» REQUIRED WORK: Check each line of the material below for the string "minus", then report how many lines have it, and nothing else.

» EXERCISE MATERIAL:
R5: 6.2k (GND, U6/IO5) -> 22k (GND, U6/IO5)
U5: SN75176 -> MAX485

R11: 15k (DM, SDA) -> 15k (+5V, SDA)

...

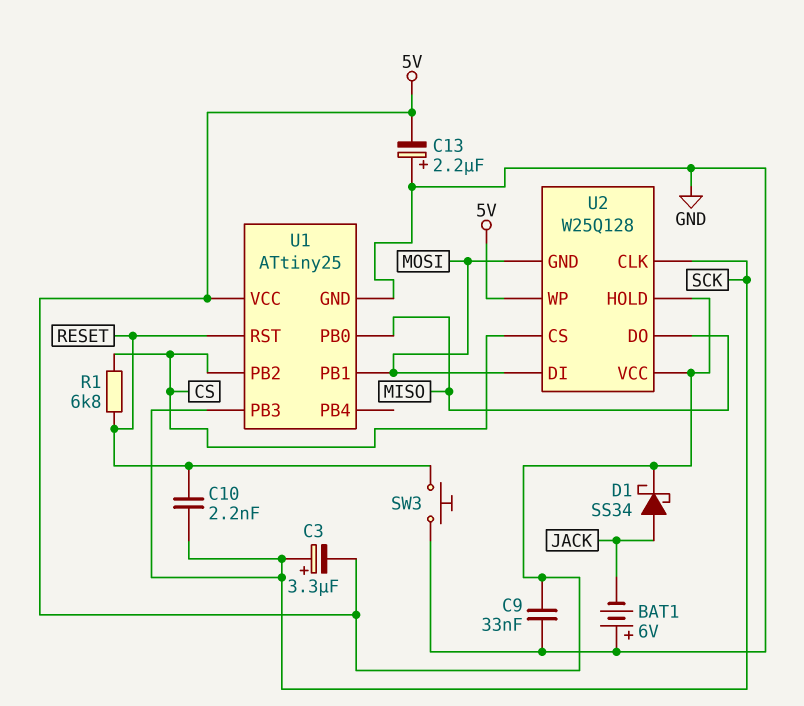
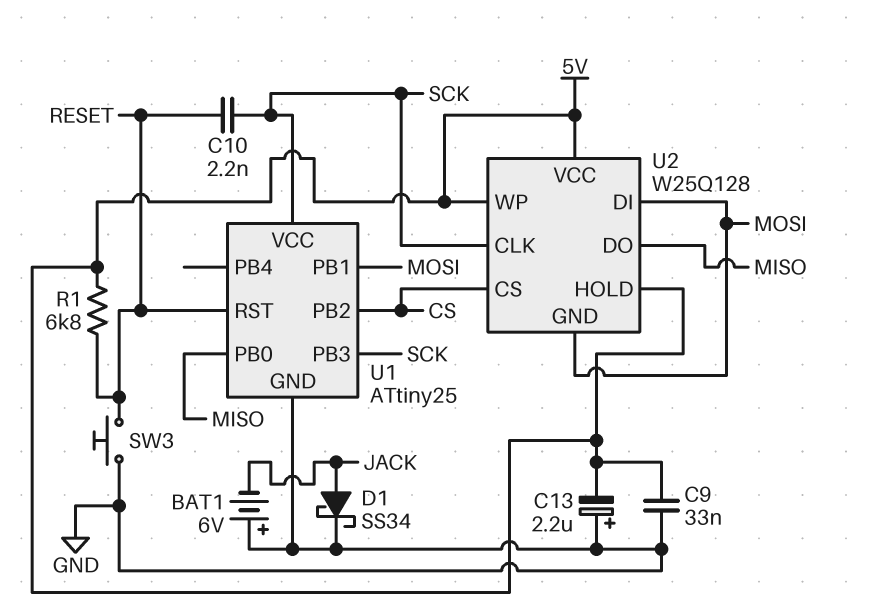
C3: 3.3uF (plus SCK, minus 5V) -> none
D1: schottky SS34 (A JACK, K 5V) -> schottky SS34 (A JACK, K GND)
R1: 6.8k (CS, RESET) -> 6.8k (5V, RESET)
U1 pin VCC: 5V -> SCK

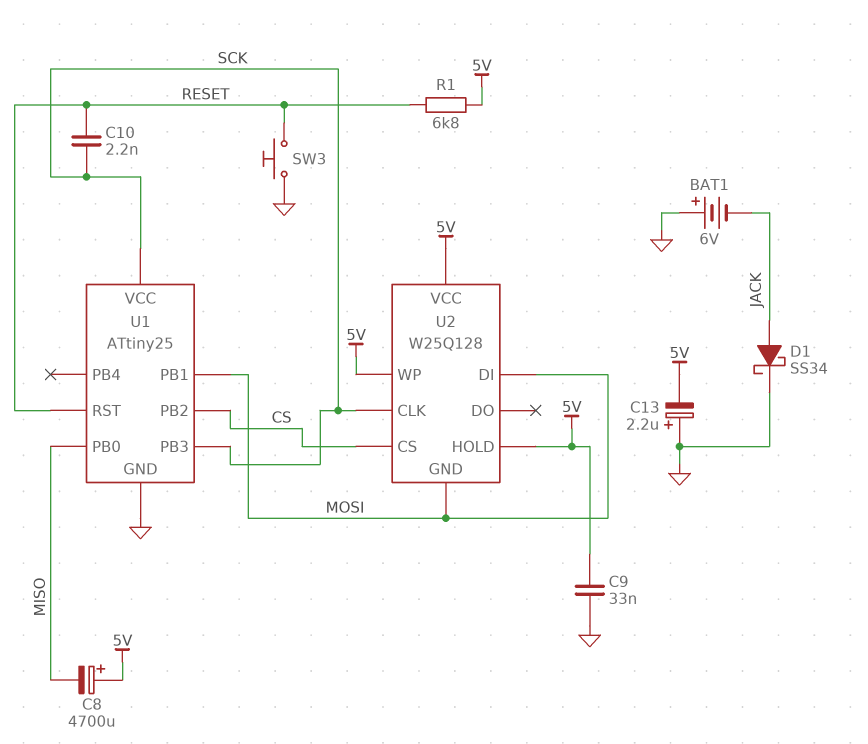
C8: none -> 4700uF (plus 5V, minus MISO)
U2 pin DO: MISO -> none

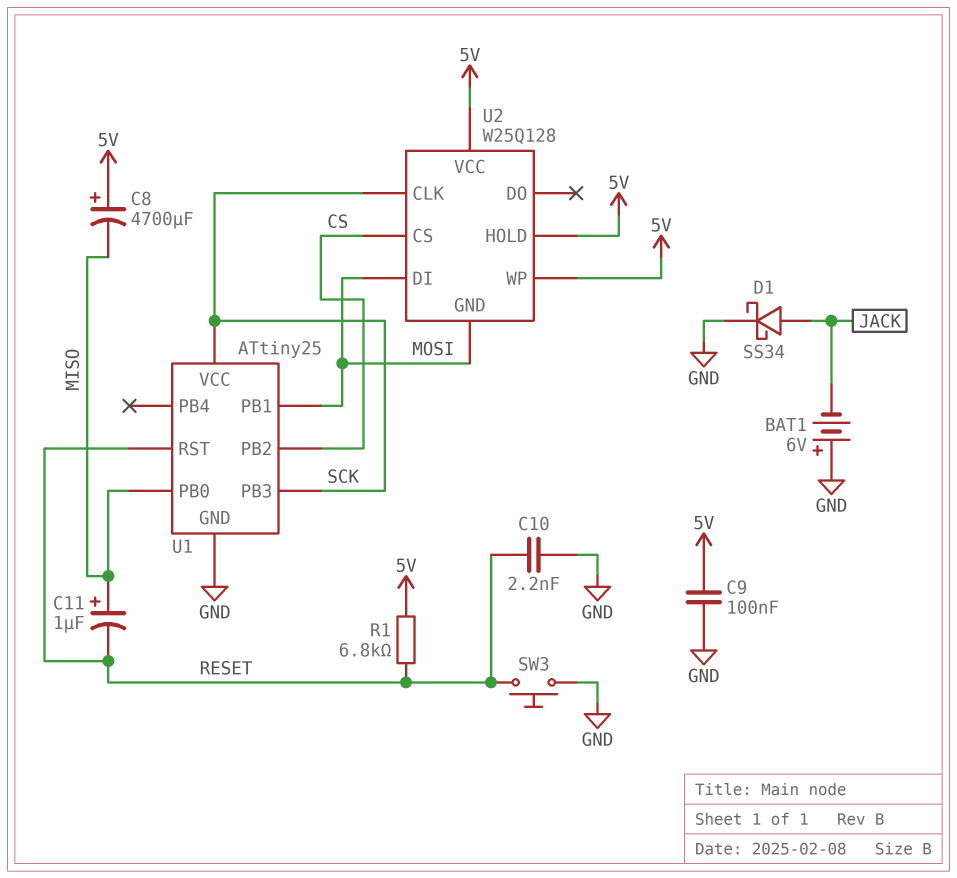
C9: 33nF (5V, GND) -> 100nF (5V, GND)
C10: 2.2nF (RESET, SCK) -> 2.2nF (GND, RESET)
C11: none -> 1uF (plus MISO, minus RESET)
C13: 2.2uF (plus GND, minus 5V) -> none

---

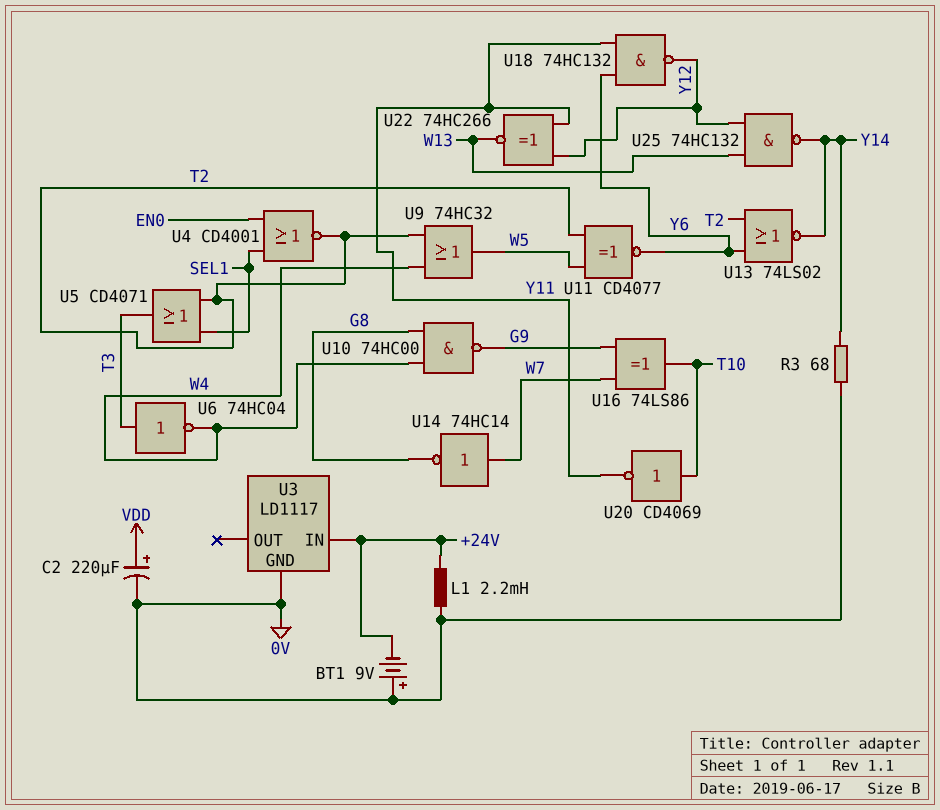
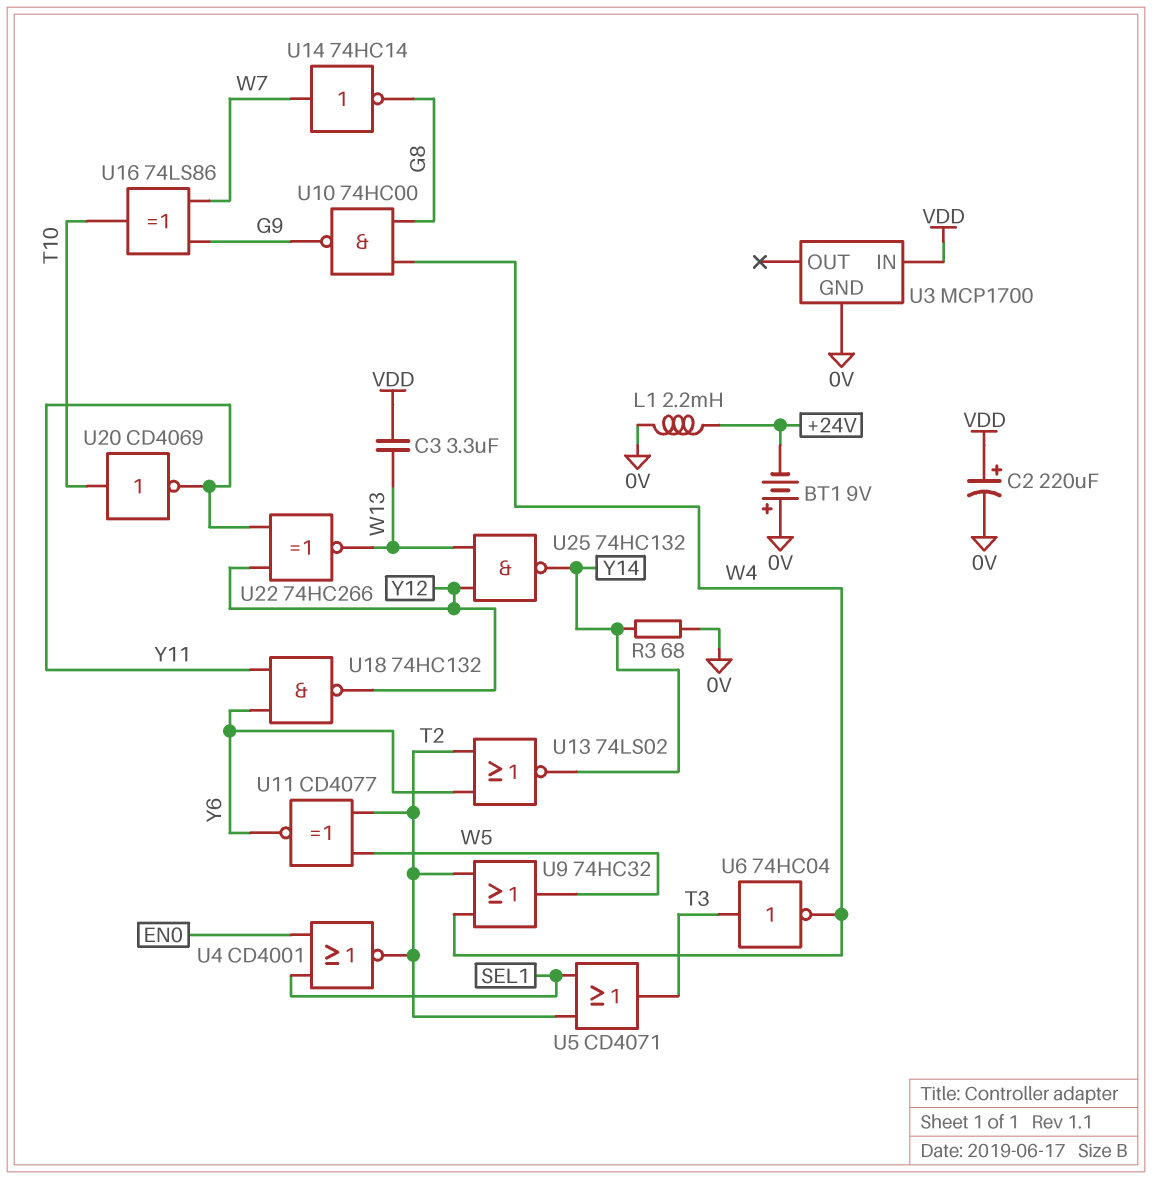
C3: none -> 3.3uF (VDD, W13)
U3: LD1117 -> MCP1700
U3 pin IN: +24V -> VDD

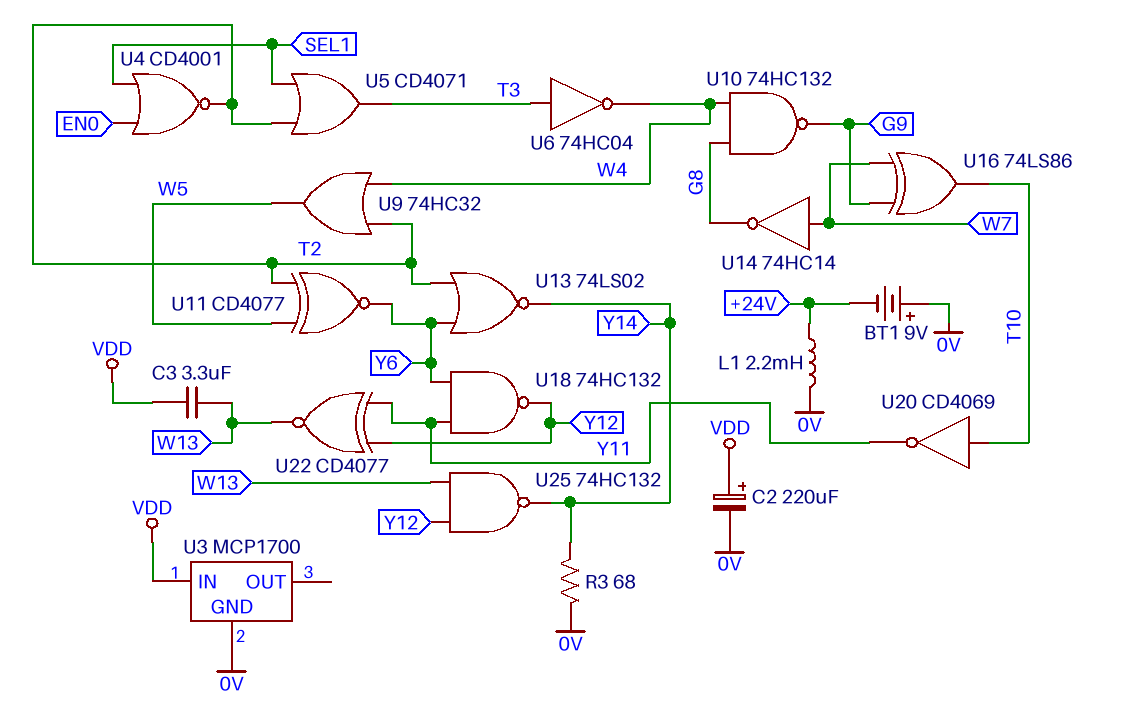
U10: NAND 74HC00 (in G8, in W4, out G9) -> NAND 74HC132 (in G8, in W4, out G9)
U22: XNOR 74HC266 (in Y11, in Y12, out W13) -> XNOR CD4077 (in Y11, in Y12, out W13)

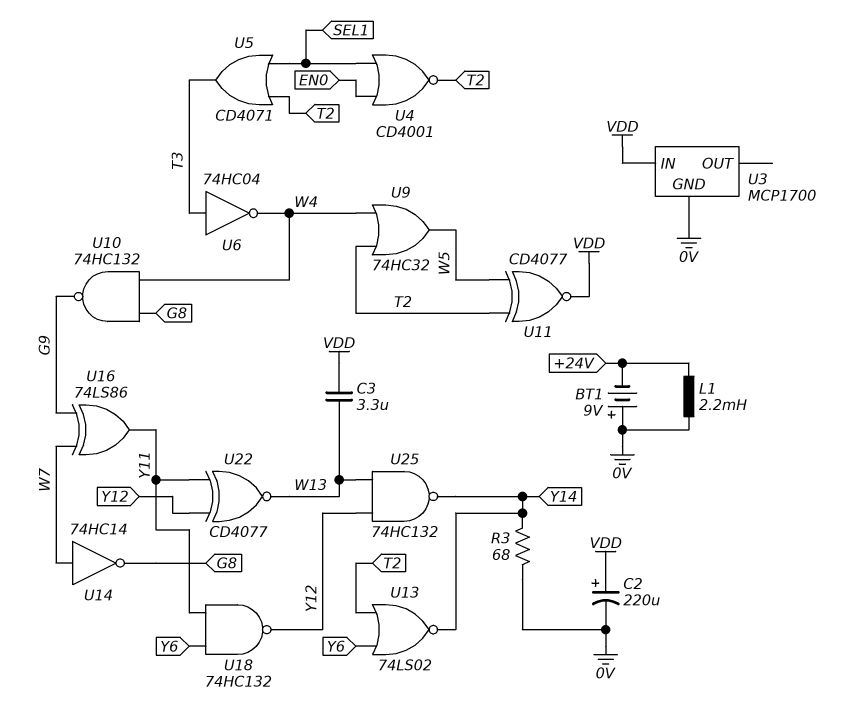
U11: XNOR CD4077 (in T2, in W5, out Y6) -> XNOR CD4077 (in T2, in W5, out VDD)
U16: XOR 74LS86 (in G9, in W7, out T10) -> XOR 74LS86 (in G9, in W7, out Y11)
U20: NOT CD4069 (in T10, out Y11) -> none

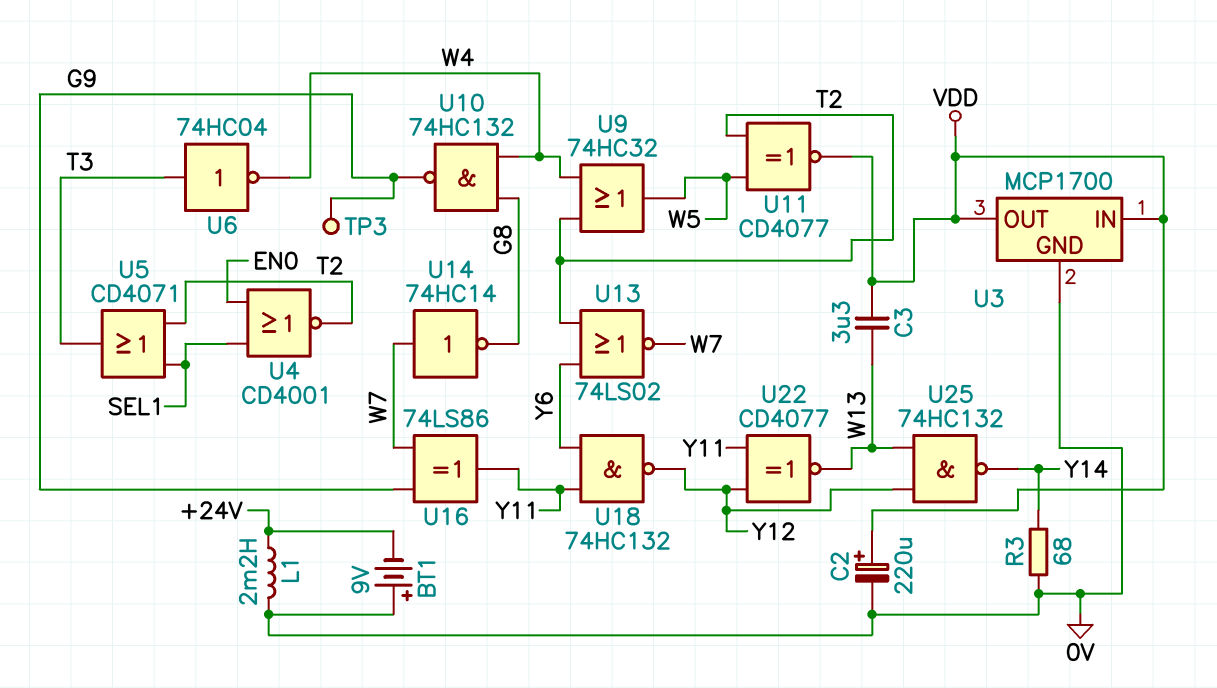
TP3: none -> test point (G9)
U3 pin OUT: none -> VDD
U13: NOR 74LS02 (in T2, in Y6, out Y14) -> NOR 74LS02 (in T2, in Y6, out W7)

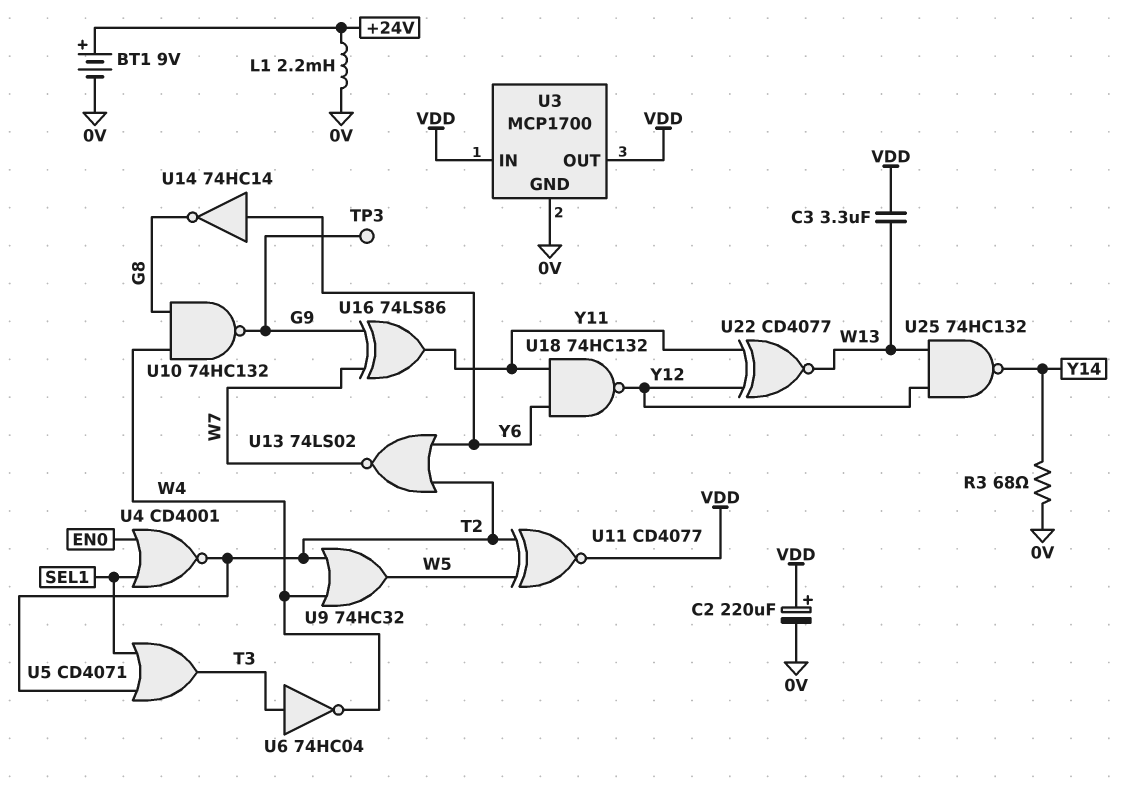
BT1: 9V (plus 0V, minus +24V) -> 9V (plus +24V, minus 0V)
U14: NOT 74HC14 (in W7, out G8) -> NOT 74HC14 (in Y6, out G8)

» RESULT FOR THIS TASK: 5